> DIRECTIONS
Put these lines into a Markdown table with the columns Row and Line, numbering each row and skipping any blank lines. Leave out the lines that only mark a picture.

Dataset excerpts:
:::::

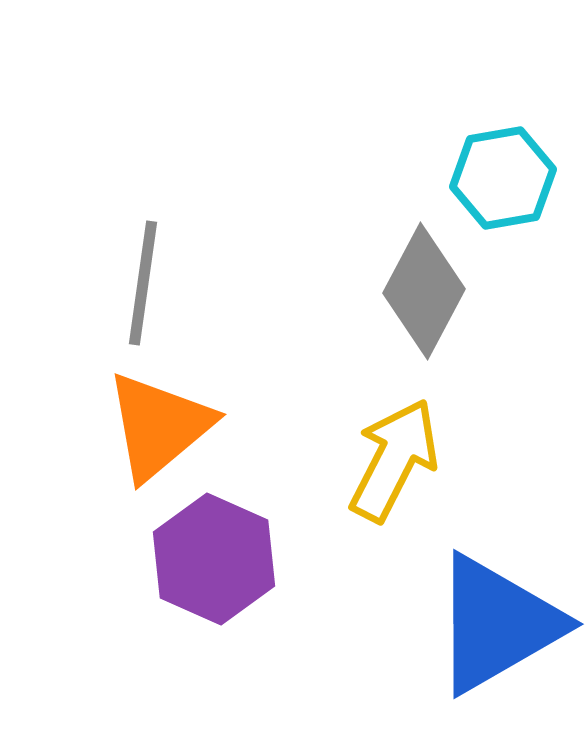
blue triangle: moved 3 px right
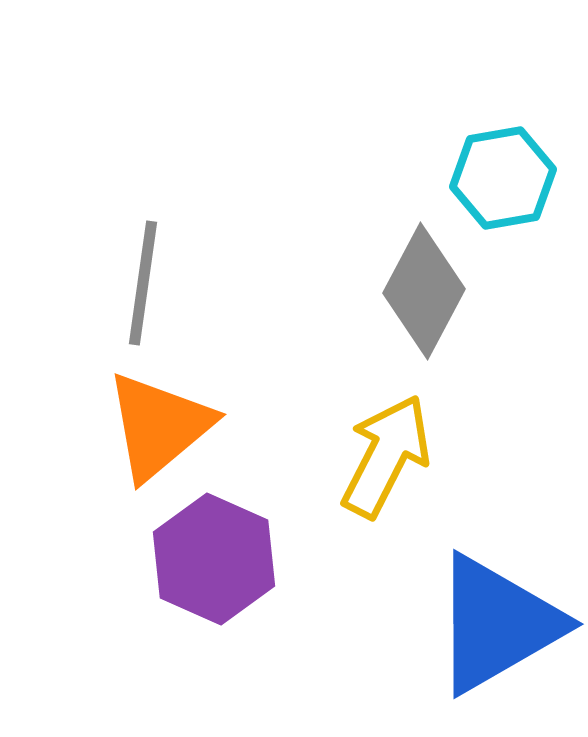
yellow arrow: moved 8 px left, 4 px up
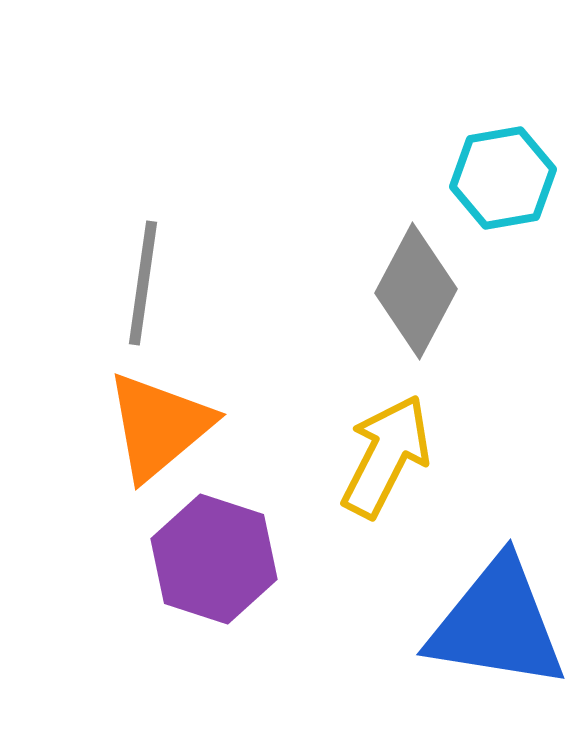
gray diamond: moved 8 px left
purple hexagon: rotated 6 degrees counterclockwise
blue triangle: rotated 39 degrees clockwise
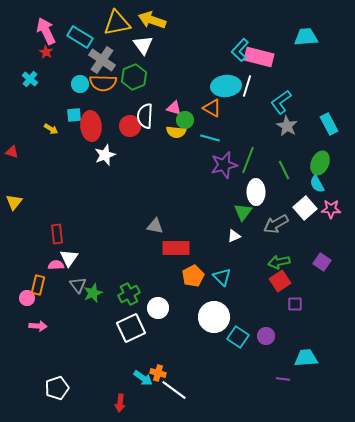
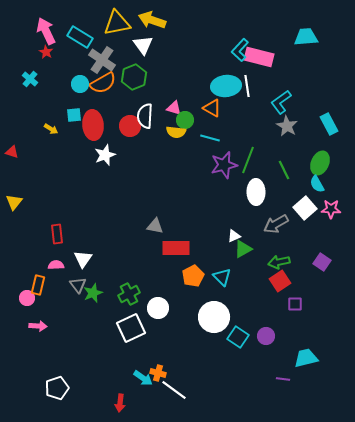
orange semicircle at (103, 83): rotated 32 degrees counterclockwise
white line at (247, 86): rotated 25 degrees counterclockwise
red ellipse at (91, 126): moved 2 px right, 1 px up
green triangle at (243, 212): moved 37 px down; rotated 24 degrees clockwise
white triangle at (69, 258): moved 14 px right, 1 px down
cyan trapezoid at (306, 358): rotated 10 degrees counterclockwise
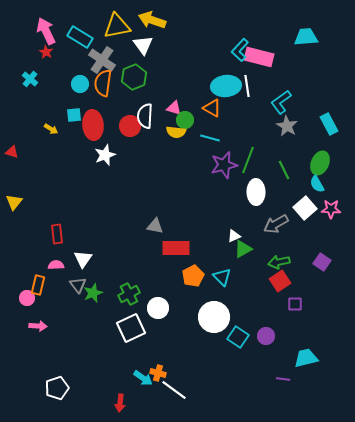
yellow triangle at (117, 23): moved 3 px down
orange semicircle at (103, 83): rotated 128 degrees clockwise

:::::

> COMPLETE OUTPUT
| Row | Line |
|---|---|
| 1 | blue triangle: moved 3 px right |
| 2 | yellow arrow: moved 8 px left, 4 px up |
| 3 | gray diamond: moved 8 px left |
| 4 | purple hexagon: rotated 6 degrees counterclockwise |
| 5 | blue triangle: rotated 39 degrees clockwise |
| 6 | orange semicircle at (103, 83): rotated 32 degrees counterclockwise |
| 7 | white line at (247, 86): rotated 25 degrees counterclockwise |
| 8 | red ellipse at (91, 126): moved 2 px right, 1 px up |
| 9 | green triangle at (243, 212): moved 37 px down; rotated 24 degrees clockwise |
| 10 | white triangle at (69, 258): moved 14 px right, 1 px down |
| 11 | cyan trapezoid at (306, 358): rotated 10 degrees counterclockwise |
| 12 | yellow triangle at (117, 23): moved 3 px down |
| 13 | orange semicircle at (103, 83): rotated 128 degrees clockwise |